• _Brief_
Transcribe word for word the lines below from the line with "- → flashlight in purple (481, 36, 60, 41)" through the line with "ruler in red", ends included.

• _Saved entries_
Start of Block

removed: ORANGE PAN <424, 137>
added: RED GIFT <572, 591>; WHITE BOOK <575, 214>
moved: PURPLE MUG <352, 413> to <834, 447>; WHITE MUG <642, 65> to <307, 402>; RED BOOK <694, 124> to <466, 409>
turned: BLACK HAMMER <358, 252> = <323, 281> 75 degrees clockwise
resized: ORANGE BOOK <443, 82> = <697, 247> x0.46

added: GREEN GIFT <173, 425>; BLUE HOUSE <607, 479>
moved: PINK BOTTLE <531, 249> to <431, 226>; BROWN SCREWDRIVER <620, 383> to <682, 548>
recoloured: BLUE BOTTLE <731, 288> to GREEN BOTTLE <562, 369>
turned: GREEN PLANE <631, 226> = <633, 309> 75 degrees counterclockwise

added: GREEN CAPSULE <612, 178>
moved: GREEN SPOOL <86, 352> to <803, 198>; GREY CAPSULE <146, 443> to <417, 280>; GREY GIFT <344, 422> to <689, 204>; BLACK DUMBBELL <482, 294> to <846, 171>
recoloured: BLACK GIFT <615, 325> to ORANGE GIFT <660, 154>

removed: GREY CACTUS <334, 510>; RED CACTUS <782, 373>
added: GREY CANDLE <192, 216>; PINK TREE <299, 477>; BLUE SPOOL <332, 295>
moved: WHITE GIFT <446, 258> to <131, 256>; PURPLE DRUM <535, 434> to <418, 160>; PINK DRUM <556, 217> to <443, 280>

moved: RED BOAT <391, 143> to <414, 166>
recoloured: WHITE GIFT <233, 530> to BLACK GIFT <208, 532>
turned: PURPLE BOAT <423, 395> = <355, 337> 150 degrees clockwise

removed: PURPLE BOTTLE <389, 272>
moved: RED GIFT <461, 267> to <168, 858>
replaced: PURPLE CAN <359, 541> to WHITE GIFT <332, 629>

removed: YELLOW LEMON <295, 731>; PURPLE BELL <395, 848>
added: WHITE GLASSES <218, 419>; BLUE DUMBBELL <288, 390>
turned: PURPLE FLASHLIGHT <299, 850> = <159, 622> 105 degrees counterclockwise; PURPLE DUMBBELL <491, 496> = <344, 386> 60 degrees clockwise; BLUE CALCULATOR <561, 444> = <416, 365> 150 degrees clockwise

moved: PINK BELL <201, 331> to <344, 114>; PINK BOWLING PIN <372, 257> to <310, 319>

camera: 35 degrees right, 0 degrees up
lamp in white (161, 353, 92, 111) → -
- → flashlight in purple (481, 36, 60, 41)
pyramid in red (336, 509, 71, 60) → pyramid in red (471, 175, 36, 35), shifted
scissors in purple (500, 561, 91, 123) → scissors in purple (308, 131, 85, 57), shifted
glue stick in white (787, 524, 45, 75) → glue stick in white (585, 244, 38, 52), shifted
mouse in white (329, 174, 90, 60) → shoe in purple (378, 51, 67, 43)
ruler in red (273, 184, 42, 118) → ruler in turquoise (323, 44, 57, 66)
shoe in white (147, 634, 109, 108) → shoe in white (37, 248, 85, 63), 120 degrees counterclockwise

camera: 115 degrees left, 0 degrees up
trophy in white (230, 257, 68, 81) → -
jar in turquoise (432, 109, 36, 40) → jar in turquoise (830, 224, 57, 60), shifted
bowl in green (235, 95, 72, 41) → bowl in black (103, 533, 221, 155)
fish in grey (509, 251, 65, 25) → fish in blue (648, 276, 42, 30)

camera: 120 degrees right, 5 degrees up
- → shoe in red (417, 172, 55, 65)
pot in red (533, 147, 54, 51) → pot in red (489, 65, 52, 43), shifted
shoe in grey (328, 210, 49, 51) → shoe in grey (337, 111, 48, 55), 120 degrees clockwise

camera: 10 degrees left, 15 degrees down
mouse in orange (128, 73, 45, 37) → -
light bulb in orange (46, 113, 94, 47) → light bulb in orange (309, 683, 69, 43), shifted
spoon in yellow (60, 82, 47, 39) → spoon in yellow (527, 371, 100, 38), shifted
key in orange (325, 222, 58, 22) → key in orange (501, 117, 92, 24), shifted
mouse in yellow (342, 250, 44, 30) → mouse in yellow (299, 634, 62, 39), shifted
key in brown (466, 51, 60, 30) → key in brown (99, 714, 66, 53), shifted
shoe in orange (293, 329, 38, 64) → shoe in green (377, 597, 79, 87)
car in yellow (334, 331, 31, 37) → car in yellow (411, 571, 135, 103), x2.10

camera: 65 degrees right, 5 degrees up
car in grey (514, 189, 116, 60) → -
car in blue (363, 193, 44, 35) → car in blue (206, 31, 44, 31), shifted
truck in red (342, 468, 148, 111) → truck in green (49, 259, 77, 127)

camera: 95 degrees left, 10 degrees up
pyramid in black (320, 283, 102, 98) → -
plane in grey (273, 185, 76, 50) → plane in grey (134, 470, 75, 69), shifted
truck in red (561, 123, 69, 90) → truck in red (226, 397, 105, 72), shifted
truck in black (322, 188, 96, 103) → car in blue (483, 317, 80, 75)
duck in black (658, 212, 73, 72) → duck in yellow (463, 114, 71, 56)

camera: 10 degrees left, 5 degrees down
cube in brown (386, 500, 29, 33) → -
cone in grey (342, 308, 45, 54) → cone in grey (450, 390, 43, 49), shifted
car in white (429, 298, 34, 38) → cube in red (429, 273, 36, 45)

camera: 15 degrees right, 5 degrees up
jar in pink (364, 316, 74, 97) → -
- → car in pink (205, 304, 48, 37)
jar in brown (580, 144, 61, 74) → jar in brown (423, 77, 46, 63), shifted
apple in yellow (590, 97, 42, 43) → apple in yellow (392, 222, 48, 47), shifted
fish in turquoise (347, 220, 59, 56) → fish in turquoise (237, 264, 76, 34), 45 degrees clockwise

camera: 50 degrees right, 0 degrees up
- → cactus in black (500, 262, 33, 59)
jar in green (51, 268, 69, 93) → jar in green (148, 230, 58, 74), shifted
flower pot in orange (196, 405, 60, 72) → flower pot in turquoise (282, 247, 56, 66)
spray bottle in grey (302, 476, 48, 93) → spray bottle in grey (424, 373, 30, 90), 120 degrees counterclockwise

End of Block

• _Task response_
- → flashlight in purple (481, 36, 60, 41)
pyramid in red (336, 509, 71, 60) → pyramid in red (471, 175, 36, 35), shifted
scissors in purple (500, 561, 91, 123) → scissors in purple (308, 131, 85, 57), shifted
glue stick in white (787, 524, 45, 75) → glue stick in white (585, 244, 38, 52), shifted
mouse in white (329, 174, 90, 60) → shoe in purple (378, 51, 67, 43)
ruler in red (273, 184, 42, 118) → ruler in turquoise (323, 44, 57, 66)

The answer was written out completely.